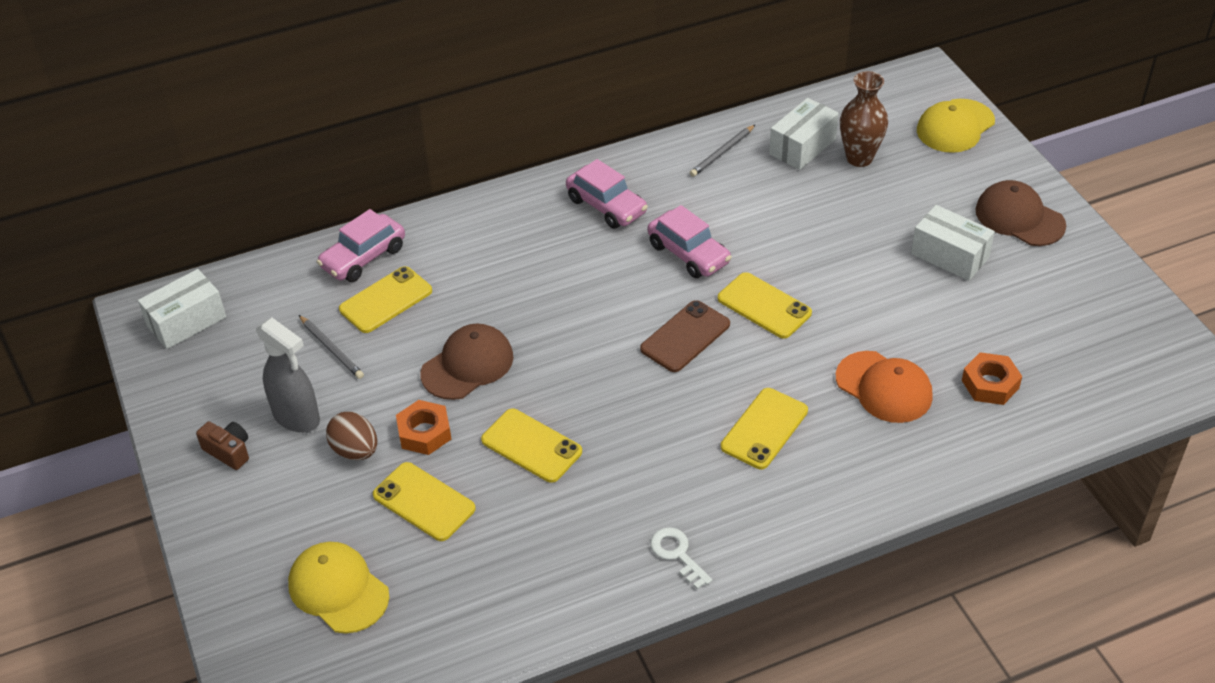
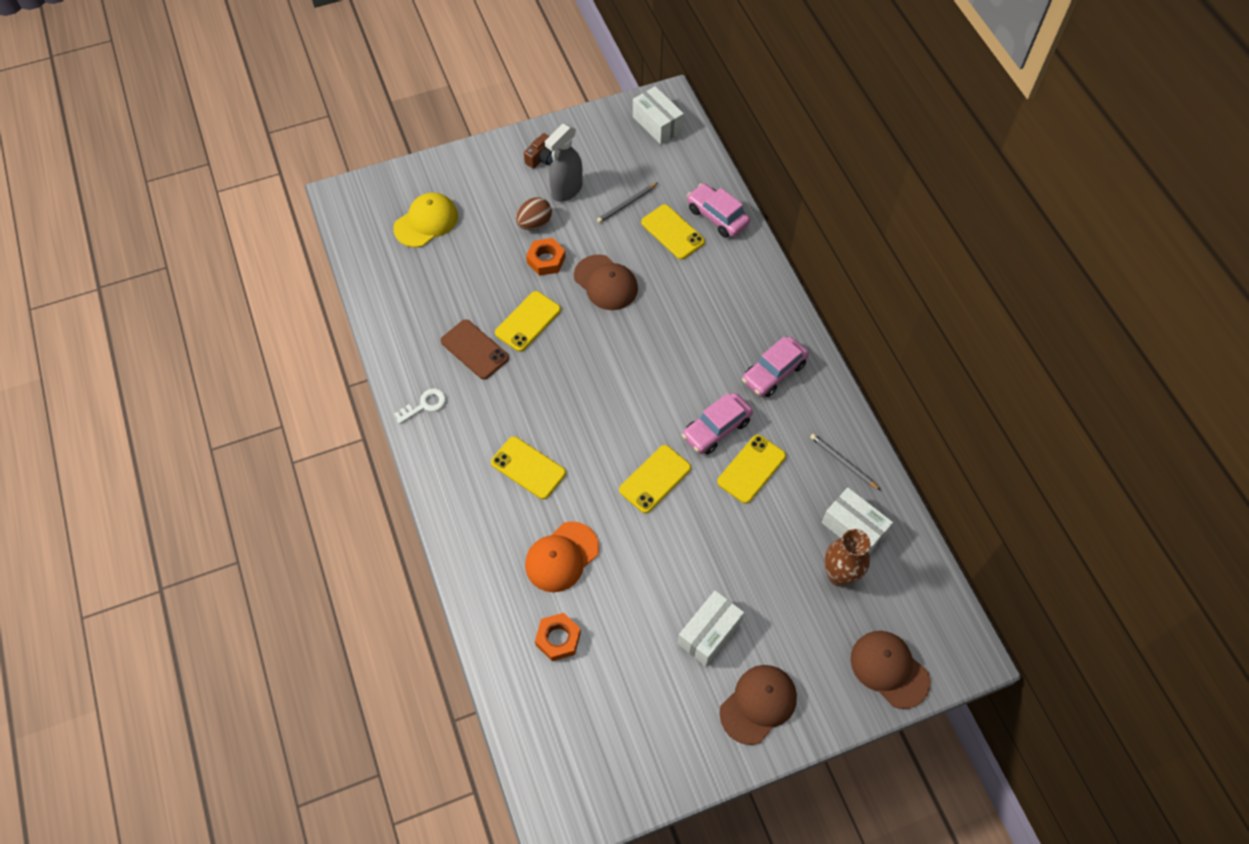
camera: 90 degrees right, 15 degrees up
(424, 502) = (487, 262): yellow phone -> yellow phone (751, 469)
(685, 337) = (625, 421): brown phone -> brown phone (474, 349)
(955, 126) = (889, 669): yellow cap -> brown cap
* * *
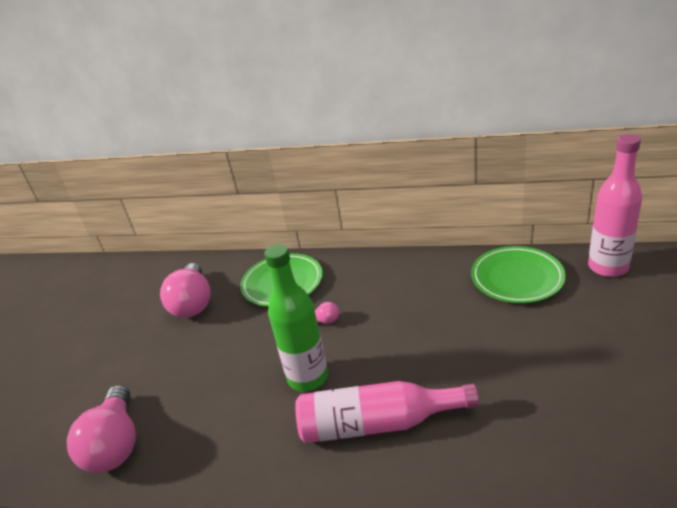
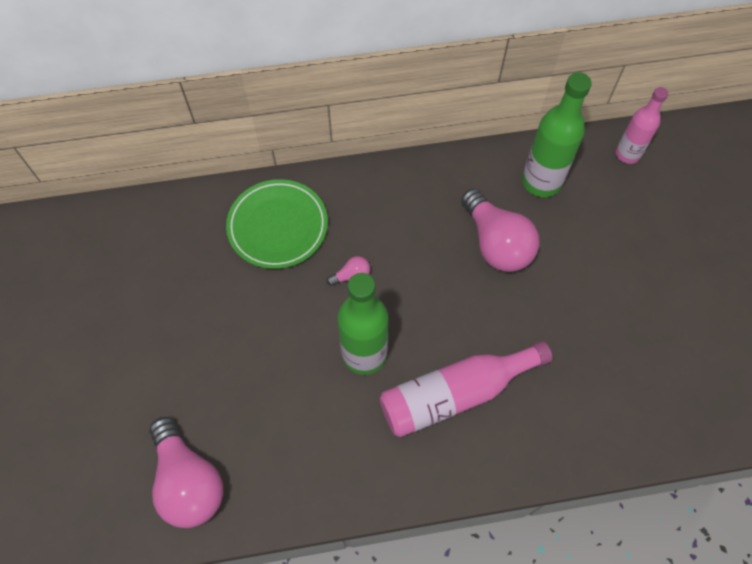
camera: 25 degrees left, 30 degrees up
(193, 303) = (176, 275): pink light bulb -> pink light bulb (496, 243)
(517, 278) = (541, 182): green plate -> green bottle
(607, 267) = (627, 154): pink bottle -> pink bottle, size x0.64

- What you are asked to do
Of the lines above, retype only those from the line containing "(424, 502) = (487, 262): yellow" through the line containing "(955, 126) = (889, 669): yellow", including both, exactly.

- Response area
(424, 502) = (487, 262): yellow phone -> yellow phone (751, 469)
(685, 337) = (625, 421): brown phone -> brown phone (474, 349)
(955, 126) = (889, 669): yellow cap -> brown cap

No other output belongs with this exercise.